'''
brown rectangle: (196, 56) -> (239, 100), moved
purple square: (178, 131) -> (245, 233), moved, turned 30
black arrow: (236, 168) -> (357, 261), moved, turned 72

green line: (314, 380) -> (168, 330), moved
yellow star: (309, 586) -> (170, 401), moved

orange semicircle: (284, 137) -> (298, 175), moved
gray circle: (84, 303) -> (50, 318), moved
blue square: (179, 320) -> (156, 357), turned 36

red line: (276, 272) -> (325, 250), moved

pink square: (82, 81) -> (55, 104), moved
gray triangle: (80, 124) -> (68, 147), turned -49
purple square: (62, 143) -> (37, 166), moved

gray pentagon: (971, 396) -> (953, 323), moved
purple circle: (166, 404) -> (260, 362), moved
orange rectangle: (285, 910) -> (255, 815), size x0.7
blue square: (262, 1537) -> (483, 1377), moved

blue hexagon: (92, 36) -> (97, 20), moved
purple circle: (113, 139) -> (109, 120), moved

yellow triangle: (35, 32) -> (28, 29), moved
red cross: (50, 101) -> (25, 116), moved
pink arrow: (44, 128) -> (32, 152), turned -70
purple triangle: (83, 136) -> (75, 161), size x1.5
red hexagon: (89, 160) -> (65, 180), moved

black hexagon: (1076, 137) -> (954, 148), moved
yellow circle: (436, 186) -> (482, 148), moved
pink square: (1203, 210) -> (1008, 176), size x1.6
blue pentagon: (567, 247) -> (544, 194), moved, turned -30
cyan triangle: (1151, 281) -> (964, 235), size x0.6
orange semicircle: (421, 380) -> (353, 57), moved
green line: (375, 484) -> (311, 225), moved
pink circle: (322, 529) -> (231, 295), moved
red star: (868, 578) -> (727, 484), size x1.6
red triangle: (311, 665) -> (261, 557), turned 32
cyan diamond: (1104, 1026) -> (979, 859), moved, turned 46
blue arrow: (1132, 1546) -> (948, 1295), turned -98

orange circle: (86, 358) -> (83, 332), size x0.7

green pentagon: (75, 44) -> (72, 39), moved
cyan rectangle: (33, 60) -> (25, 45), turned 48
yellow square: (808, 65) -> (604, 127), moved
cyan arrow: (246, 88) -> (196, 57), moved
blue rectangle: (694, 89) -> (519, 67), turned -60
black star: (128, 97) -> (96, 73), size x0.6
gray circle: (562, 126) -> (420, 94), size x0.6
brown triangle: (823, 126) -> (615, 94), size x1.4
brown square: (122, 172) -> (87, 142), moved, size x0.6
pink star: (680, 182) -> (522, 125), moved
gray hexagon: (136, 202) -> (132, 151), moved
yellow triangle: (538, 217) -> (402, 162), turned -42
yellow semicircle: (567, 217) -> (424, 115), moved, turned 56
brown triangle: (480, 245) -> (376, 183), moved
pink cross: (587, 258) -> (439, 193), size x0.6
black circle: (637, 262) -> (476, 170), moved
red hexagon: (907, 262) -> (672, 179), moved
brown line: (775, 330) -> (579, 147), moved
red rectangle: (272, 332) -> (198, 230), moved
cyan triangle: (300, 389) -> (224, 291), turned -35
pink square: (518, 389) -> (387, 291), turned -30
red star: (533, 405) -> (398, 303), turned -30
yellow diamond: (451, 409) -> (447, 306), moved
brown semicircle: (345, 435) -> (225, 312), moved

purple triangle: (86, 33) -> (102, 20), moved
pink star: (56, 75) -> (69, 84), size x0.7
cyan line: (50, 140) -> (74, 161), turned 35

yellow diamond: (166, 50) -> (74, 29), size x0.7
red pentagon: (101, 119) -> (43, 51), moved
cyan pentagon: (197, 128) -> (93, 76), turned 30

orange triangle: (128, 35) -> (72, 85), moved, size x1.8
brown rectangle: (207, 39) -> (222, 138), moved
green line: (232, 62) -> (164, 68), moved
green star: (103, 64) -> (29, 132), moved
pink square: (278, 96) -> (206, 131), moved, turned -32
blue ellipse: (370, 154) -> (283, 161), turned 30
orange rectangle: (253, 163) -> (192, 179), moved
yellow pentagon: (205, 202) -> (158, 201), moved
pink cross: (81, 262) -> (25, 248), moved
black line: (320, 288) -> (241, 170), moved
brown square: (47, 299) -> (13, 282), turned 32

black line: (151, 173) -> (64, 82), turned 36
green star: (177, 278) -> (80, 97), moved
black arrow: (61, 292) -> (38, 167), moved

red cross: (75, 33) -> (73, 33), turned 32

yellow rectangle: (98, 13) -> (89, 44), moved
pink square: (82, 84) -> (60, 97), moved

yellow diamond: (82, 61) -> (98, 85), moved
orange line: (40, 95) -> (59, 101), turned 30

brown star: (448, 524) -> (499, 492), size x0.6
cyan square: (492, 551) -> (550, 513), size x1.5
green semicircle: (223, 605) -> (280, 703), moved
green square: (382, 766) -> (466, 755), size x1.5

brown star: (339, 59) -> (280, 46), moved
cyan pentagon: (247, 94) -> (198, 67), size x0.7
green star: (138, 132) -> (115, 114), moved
'''
EXERCISE BRIEF
In the entries above, identify every line with the word "gray". Copy those lines.

TASK ANSWER
gray circle: (84, 303) -> (50, 318), moved
gray triangle: (80, 124) -> (68, 147), turned -49
gray pentagon: (971, 396) -> (953, 323), moved
gray circle: (562, 126) -> (420, 94), size x0.6
gray hexagon: (136, 202) -> (132, 151), moved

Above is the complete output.